### Exercise description:
Without including any pictures, write out the data below exactly.

(Provided records)

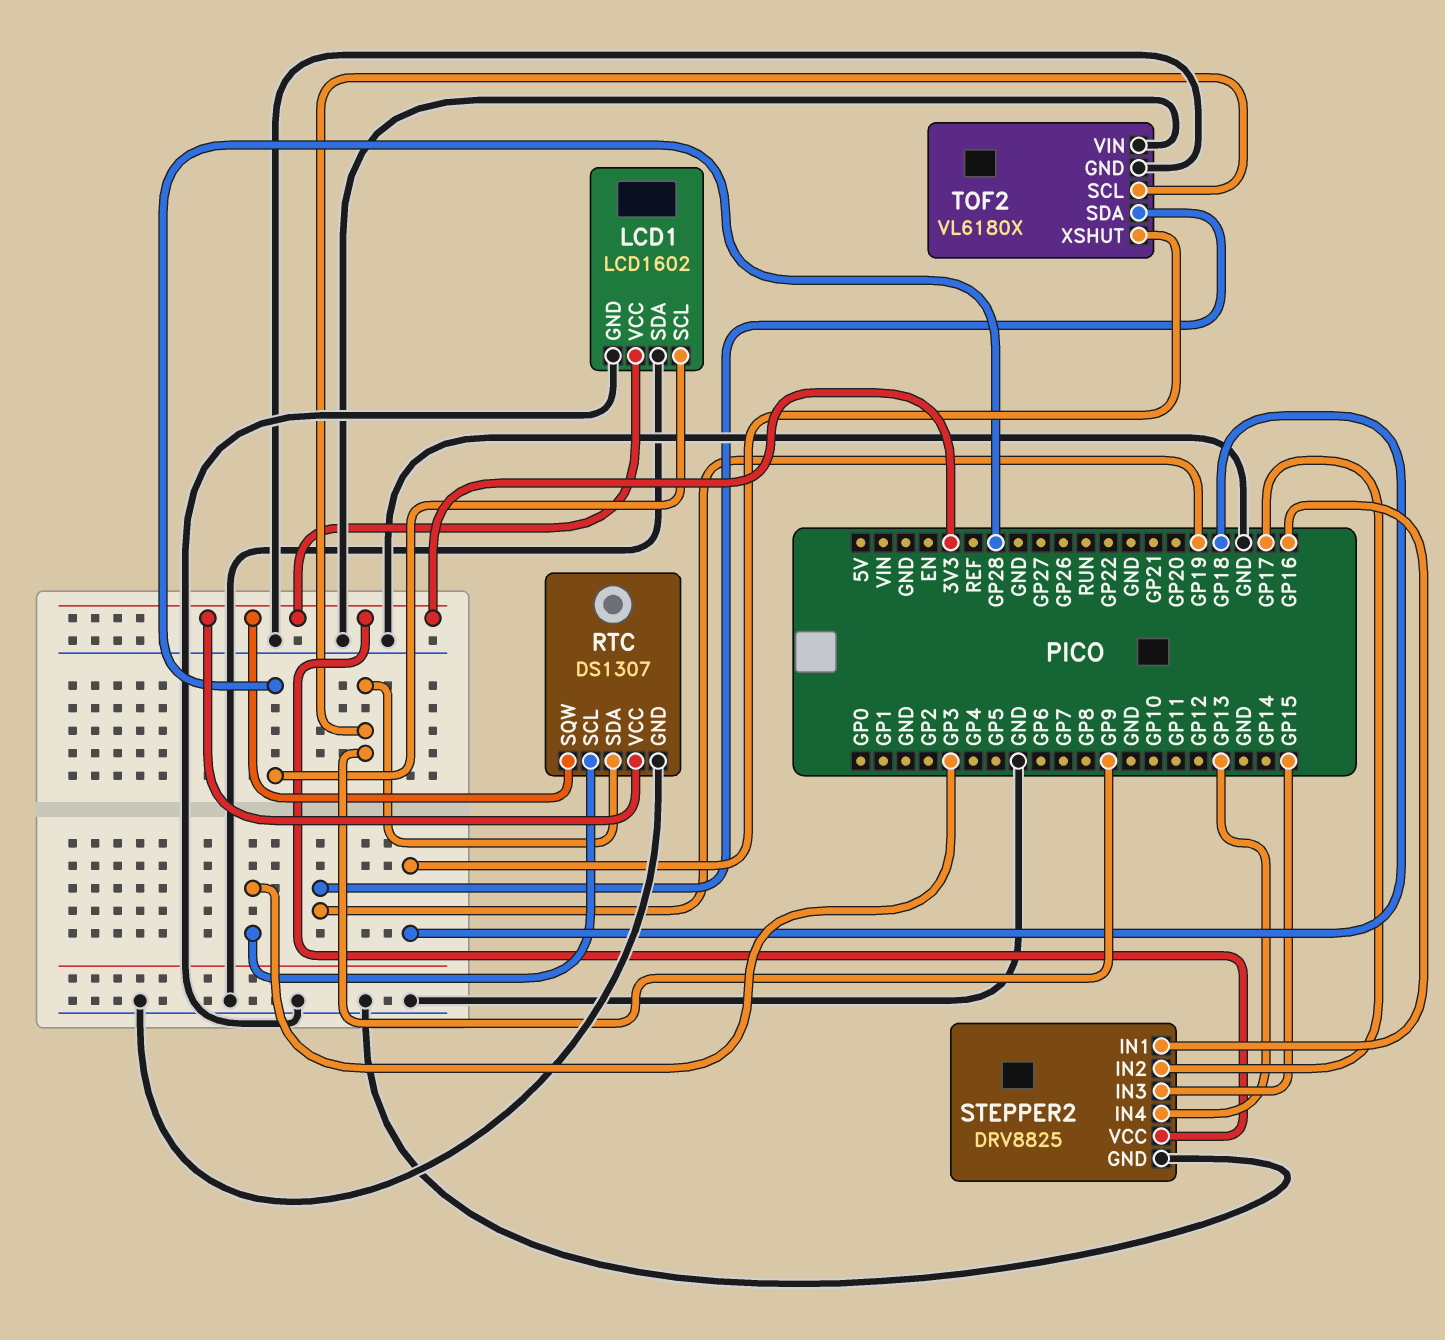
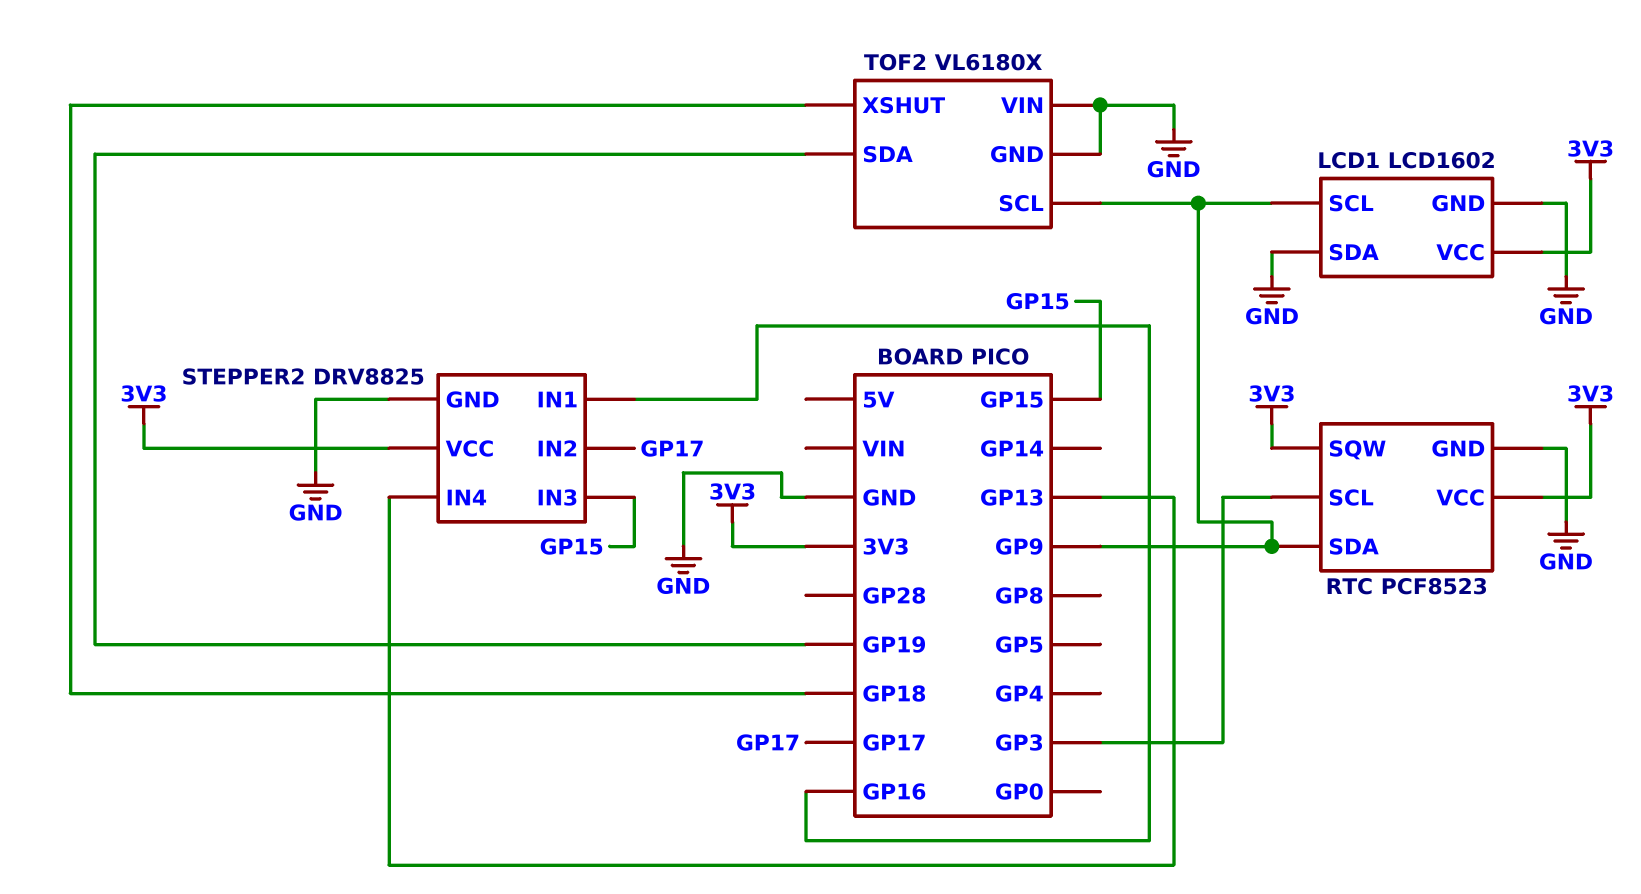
LCD1 pin SCL: GP28 -> GP9
RTC: DS1307 -> PCF8523

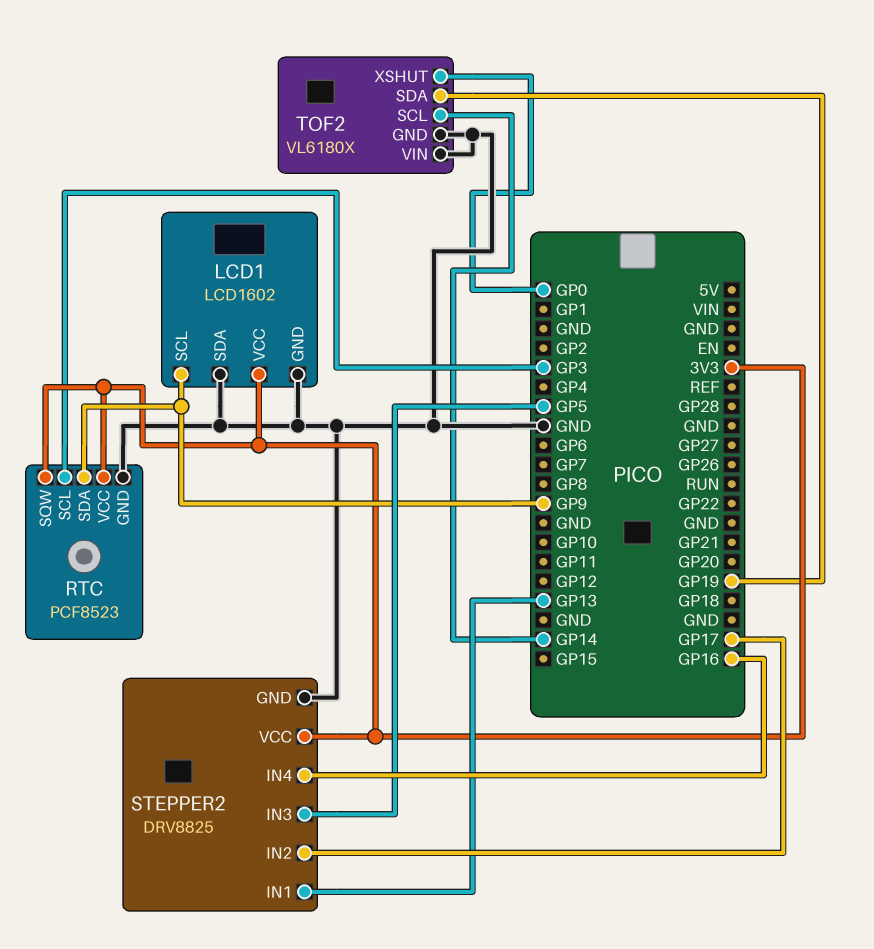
STEPPER2 pin IN1: GP16 -> GP13
STEPPER2 pin IN3: GP15 -> GP5
STEPPER2 pin IN4: GP13 -> GP16
TOF2 pin SCL: GP9 -> GP14
TOF2 pin XSHUT: GP18 -> GP0

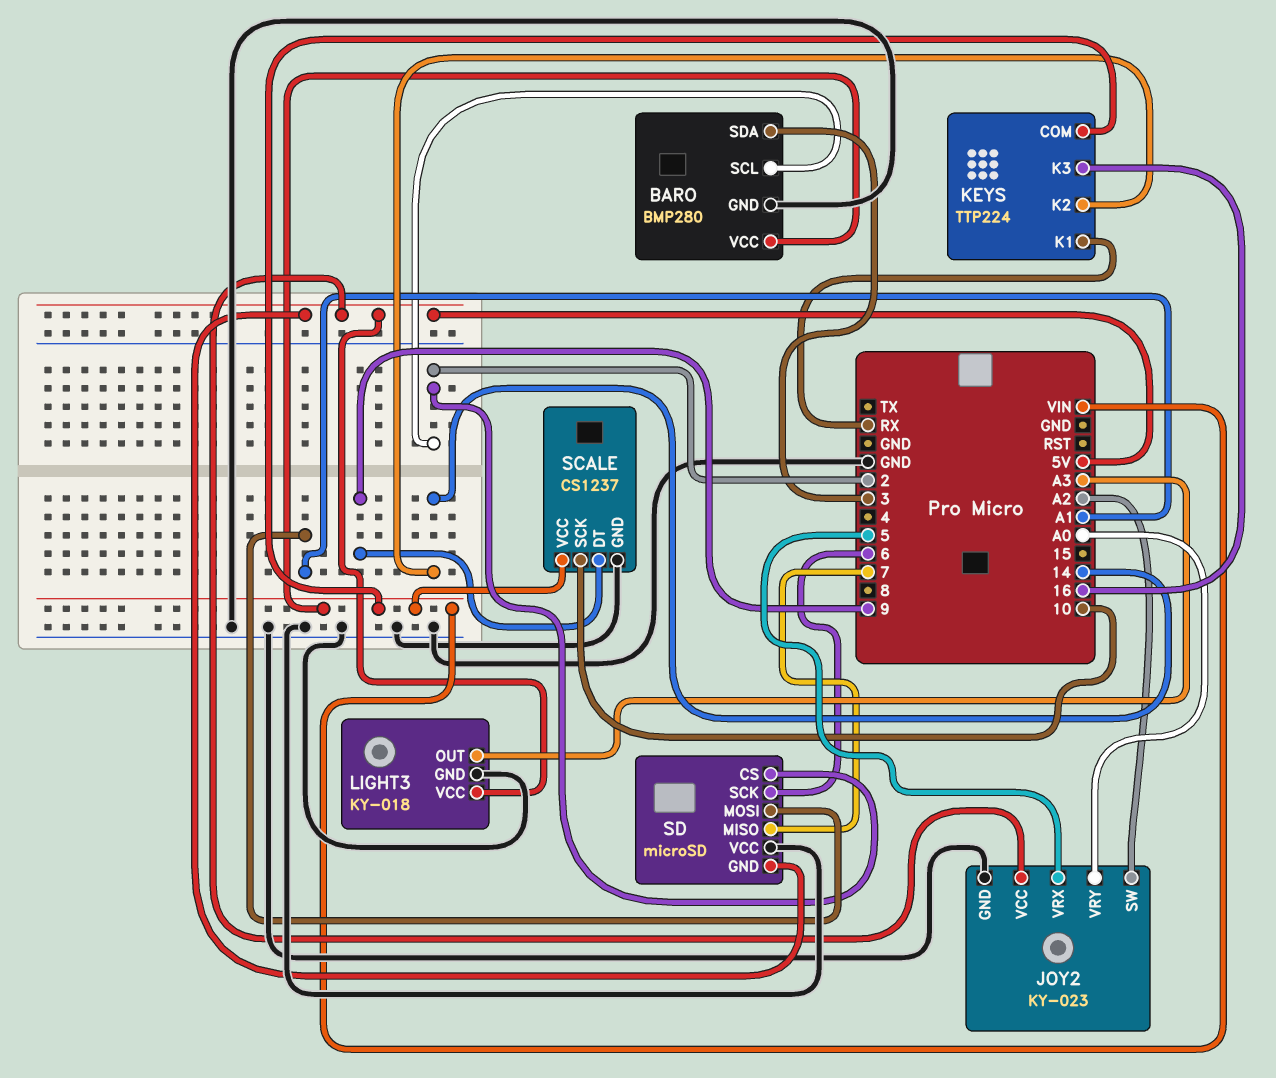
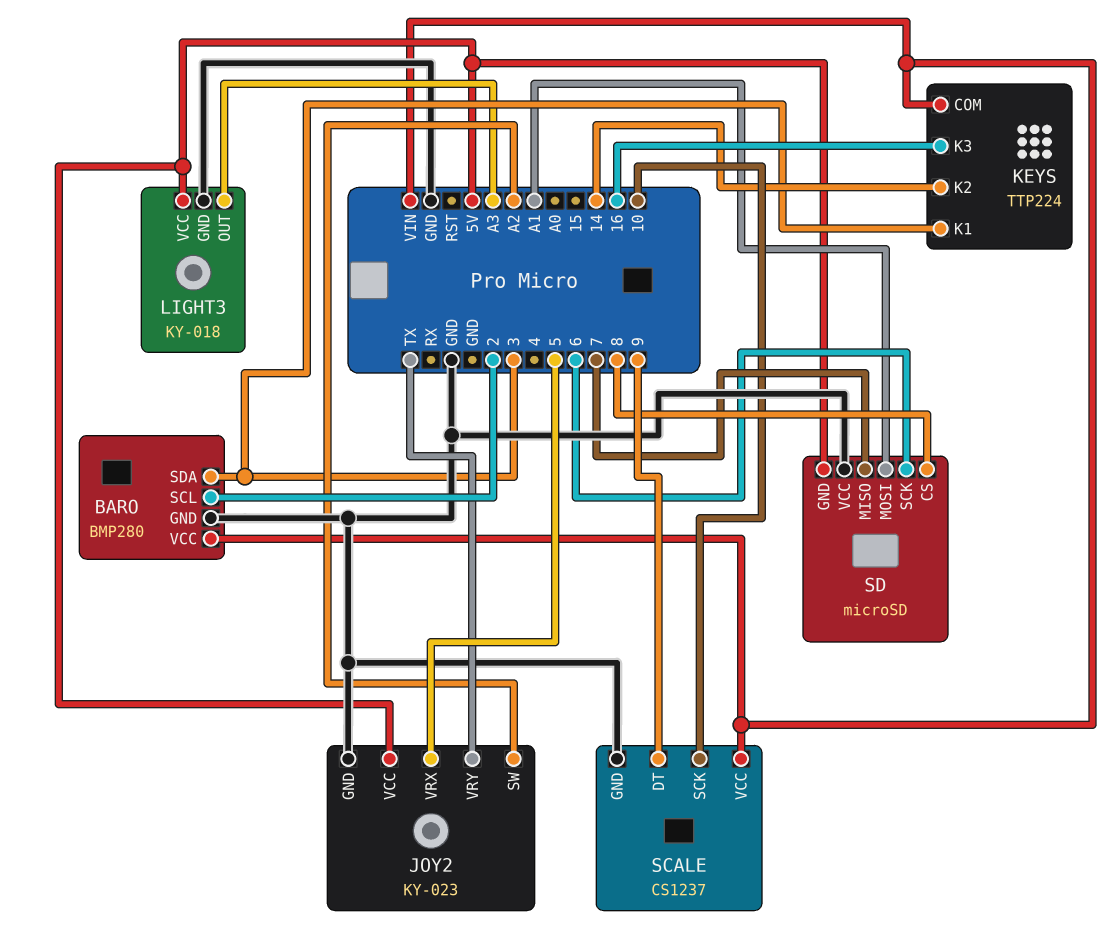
JOY2 pin VRY: A0 -> TX
KEYS pin K1: RX -> 3
SD pin CS: 2 -> 8

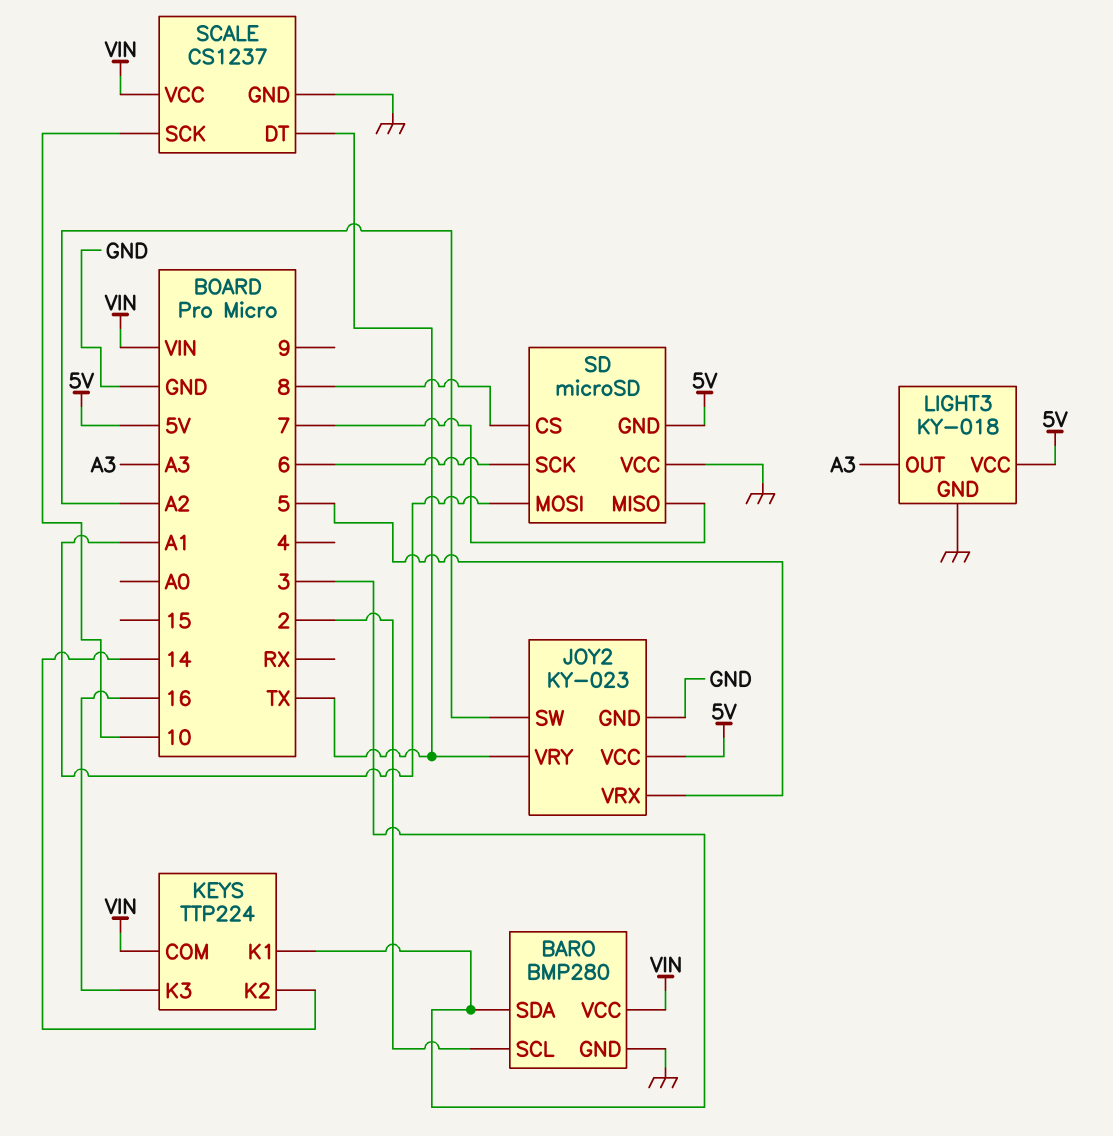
SCALE pin DT: 9 -> TX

(End Provided records)

### Written reply:
LCD1 pin SCL: GP28 -> GP9
RTC: DS1307 -> PCF8523

STEPPER2 pin IN1: GP16 -> GP13
STEPPER2 pin IN3: GP15 -> GP5
STEPPER2 pin IN4: GP13 -> GP16
TOF2 pin SCL: GP9 -> GP14
TOF2 pin XSHUT: GP18 -> GP0

JOY2 pin VRY: A0 -> TX
KEYS pin K1: RX -> 3
SD pin CS: 2 -> 8

SCALE pin DT: 9 -> TX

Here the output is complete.